» THE INPUT
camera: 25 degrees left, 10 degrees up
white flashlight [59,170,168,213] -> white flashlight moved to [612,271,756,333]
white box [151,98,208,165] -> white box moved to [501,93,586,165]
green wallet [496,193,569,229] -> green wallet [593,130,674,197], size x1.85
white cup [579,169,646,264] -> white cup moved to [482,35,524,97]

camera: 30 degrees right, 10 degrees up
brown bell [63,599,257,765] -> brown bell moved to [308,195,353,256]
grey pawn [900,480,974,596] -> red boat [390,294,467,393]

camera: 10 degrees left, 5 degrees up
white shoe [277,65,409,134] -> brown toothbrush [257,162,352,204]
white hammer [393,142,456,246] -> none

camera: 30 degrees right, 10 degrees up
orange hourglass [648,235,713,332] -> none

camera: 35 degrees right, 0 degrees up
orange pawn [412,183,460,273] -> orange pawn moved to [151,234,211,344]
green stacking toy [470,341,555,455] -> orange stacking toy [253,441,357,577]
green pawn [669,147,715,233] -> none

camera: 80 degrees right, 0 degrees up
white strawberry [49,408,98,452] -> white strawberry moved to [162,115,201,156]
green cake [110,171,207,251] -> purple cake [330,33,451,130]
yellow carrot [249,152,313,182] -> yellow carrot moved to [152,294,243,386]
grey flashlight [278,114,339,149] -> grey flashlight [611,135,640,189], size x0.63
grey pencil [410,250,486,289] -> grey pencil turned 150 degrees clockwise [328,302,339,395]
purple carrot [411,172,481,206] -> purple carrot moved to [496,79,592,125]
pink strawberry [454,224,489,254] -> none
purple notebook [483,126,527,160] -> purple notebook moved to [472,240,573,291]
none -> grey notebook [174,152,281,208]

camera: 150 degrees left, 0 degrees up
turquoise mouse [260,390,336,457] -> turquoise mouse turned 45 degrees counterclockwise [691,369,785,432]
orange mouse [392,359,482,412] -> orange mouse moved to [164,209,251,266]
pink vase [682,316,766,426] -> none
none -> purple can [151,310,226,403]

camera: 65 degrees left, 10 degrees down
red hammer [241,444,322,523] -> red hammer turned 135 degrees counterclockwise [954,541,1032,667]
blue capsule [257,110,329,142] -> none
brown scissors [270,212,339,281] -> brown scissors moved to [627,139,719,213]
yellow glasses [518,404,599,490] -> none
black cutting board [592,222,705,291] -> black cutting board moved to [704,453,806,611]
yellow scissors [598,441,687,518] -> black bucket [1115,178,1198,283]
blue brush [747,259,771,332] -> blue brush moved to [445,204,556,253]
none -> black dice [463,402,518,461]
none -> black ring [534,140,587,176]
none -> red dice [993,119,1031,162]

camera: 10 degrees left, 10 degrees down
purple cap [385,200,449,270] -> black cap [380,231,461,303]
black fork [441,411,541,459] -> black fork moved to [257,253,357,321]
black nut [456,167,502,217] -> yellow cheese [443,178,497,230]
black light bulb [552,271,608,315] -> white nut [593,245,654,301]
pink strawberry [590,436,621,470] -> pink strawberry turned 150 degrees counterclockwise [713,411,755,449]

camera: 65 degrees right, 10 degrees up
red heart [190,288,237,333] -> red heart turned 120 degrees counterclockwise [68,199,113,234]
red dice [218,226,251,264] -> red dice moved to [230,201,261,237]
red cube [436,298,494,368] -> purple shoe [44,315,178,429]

» ASSIGNMENT
Wherever a line in the data above holds "flashlight", copy that line.

» ANSWER TO THE PROBLEM
white flashlight [59,170,168,213] -> white flashlight moved to [612,271,756,333]
grey flashlight [278,114,339,149] -> grey flashlight [611,135,640,189], size x0.63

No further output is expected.